Source material section start
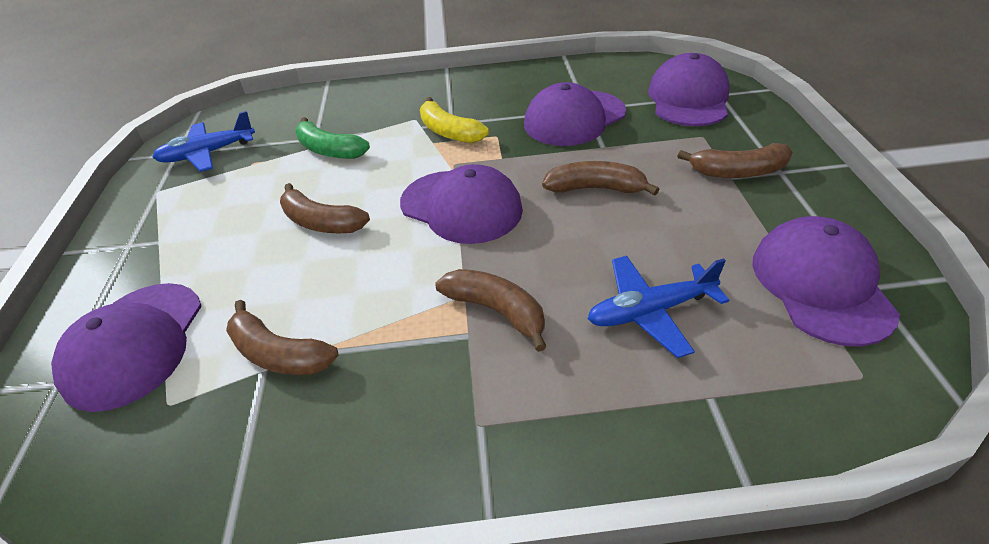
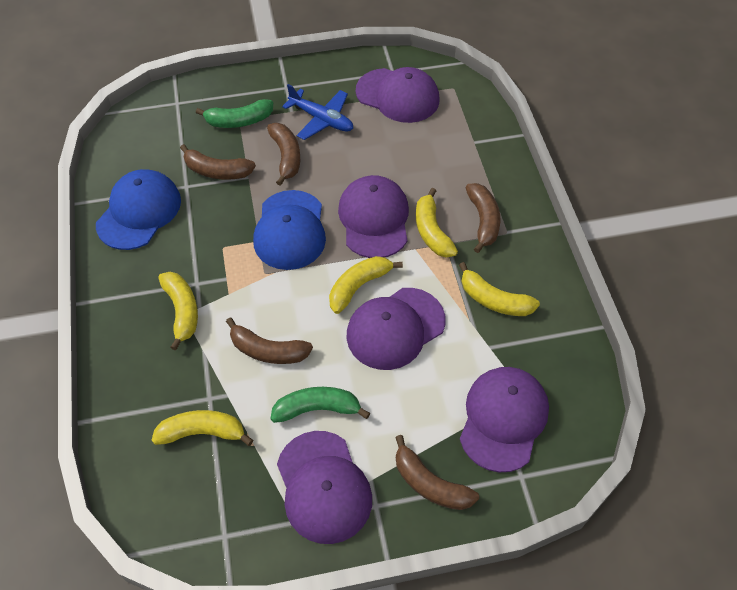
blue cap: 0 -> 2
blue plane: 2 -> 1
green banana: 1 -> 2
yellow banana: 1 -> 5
Source material section end
Source material section start
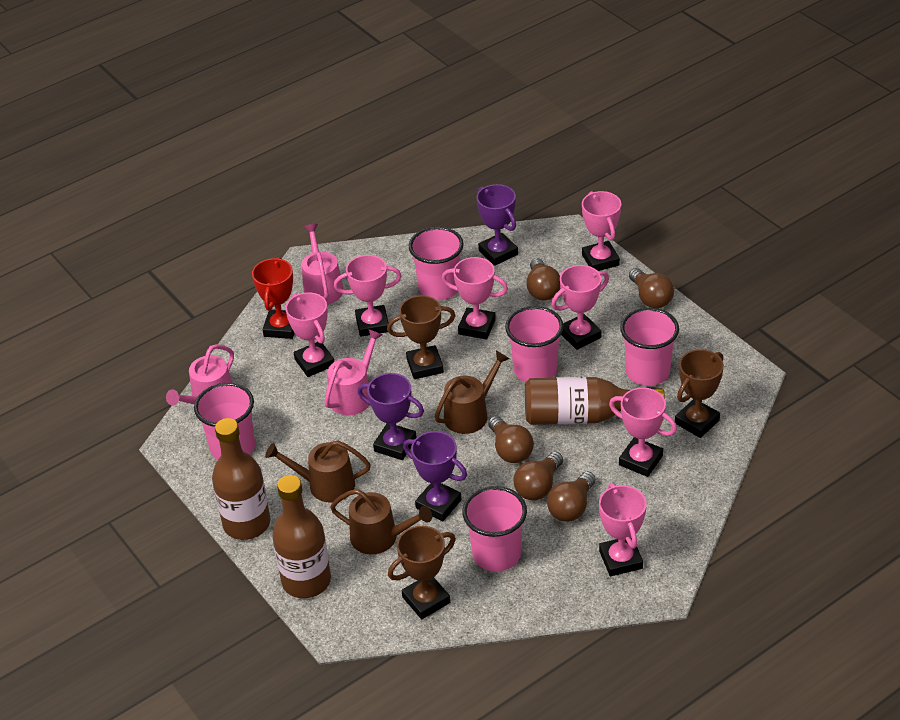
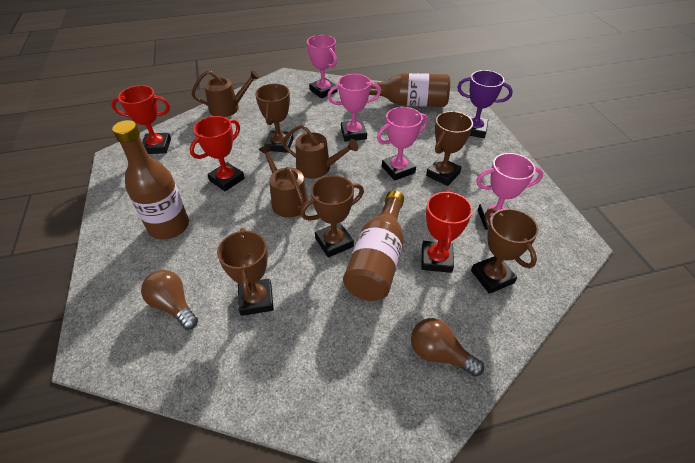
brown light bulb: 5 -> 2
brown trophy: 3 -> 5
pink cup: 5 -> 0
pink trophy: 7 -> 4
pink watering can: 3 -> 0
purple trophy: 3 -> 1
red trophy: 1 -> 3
Source material section end
• Exercise: What you give back must be the stretch above, starting at the line with "brown trophy: 3 -> 5" and ending at the line with "red trophy: 1 -> 3", copied exactly.

• Exercise answer:
brown trophy: 3 -> 5
pink cup: 5 -> 0
pink trophy: 7 -> 4
pink watering can: 3 -> 0
purple trophy: 3 -> 1
red trophy: 1 -> 3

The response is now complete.